Would you count the lines in the entries below that contain "RESET"? Reply with the number only.

--- RECORDS FOR PROCESSING Enclosed Below ---

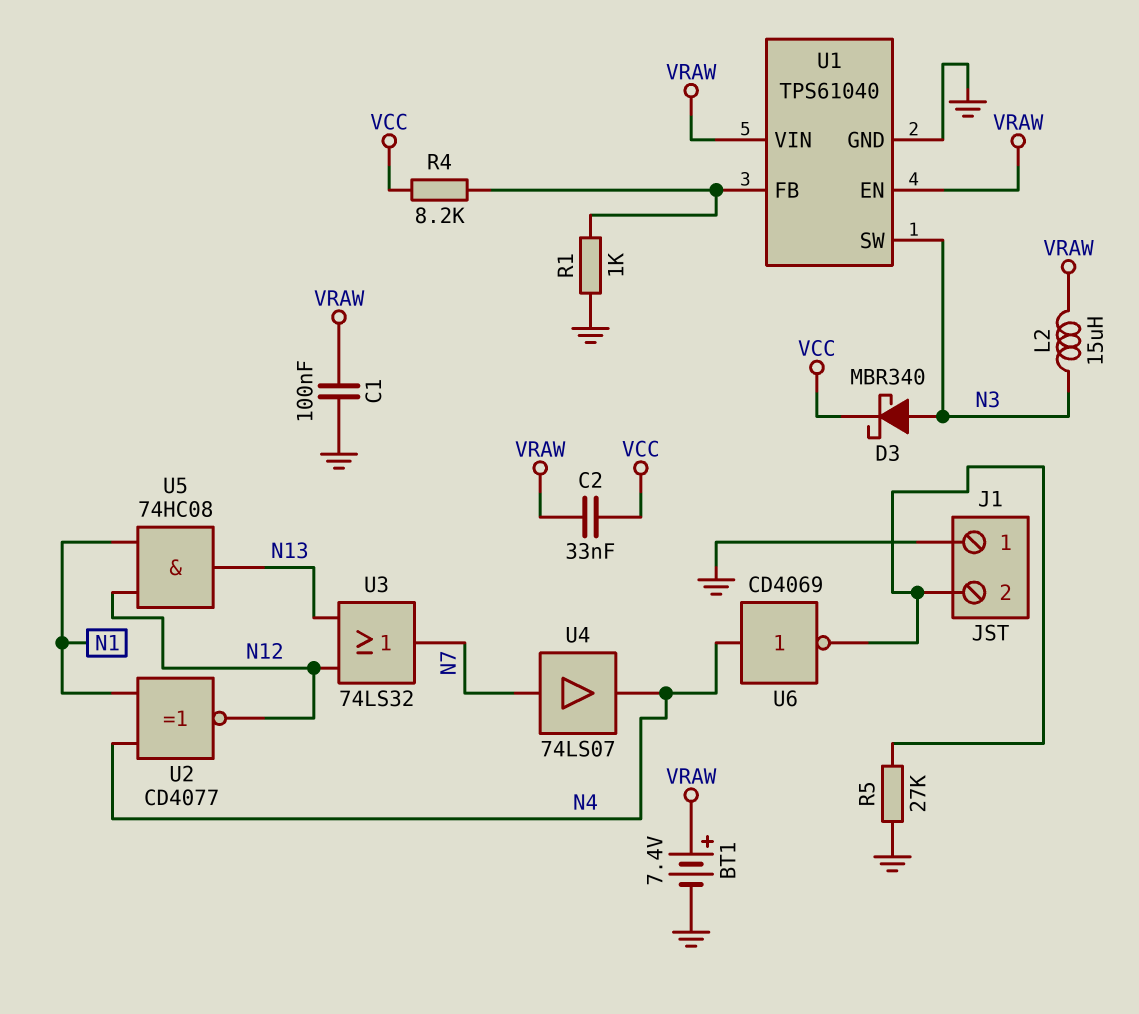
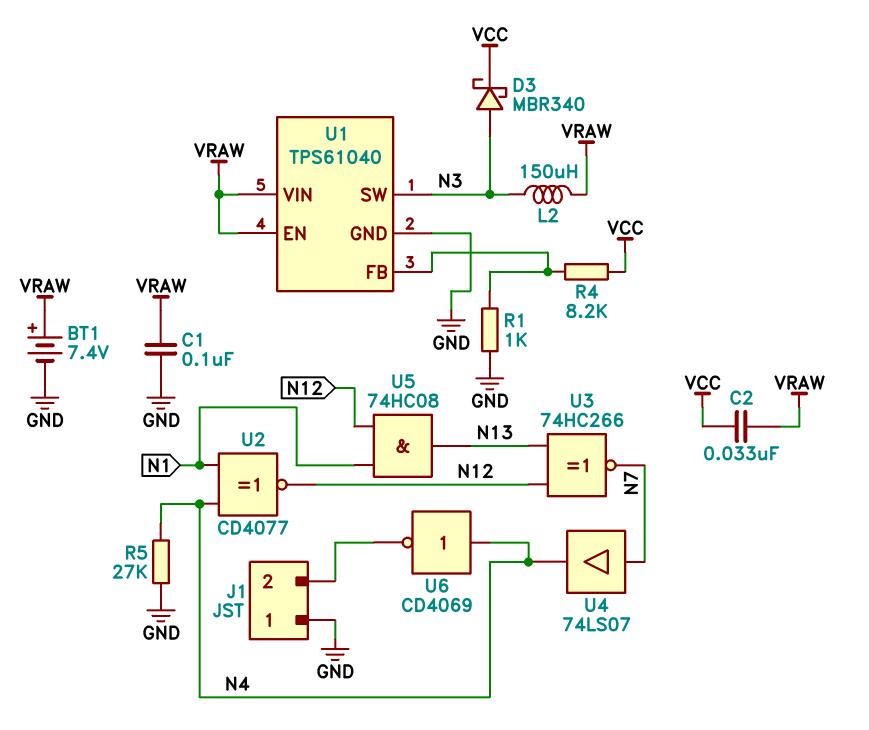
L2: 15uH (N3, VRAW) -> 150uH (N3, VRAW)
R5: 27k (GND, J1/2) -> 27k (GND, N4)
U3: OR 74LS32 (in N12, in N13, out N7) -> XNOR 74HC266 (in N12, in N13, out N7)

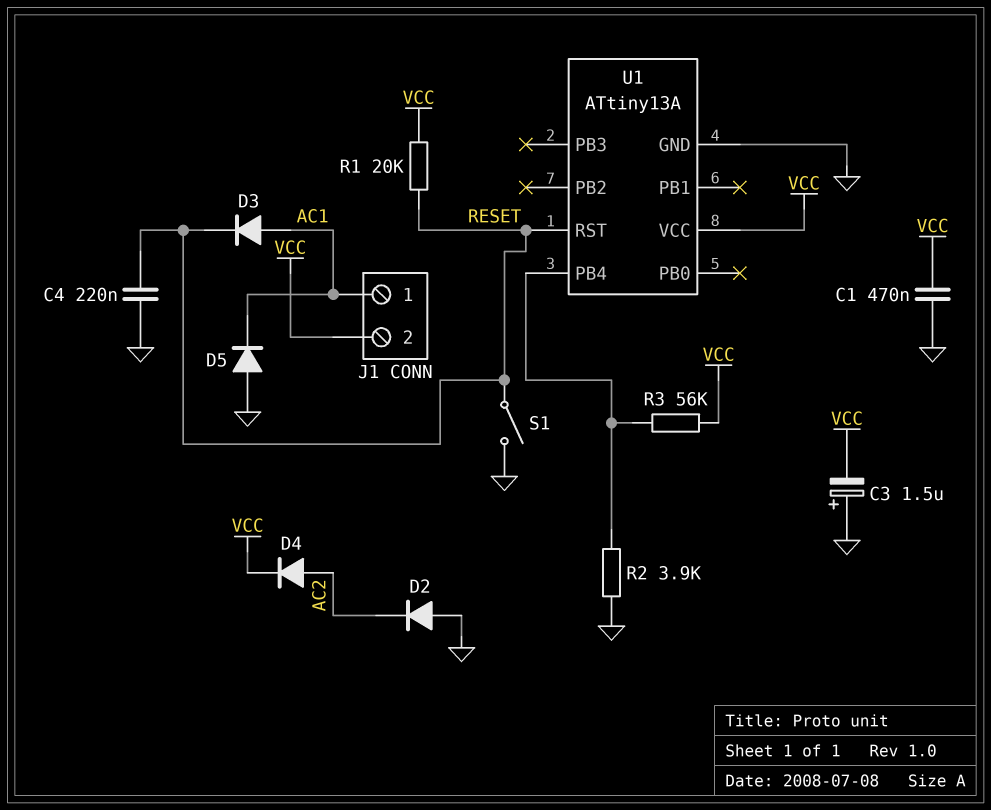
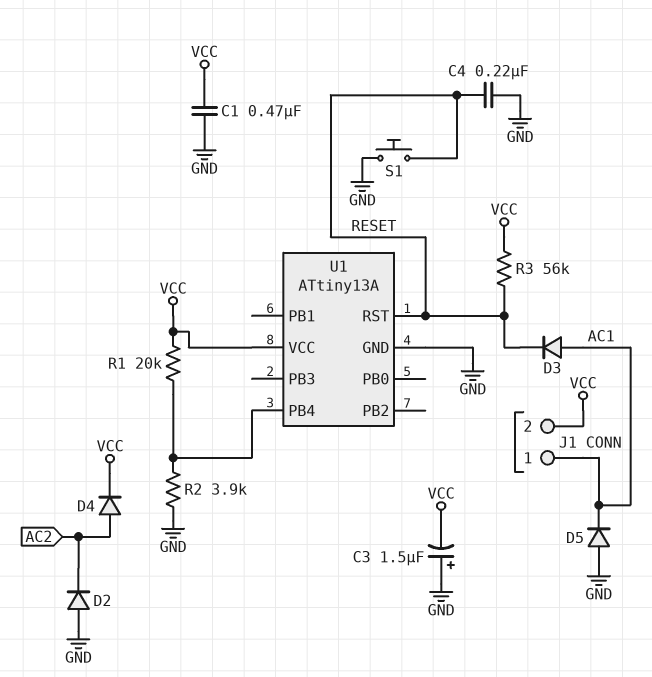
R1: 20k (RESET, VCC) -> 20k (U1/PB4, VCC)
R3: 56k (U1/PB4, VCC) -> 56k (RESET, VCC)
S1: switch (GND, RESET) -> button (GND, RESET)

--- End of Enclosed RECORDS FOR PROCESSING ---

WRITTEN SOLUTION: 3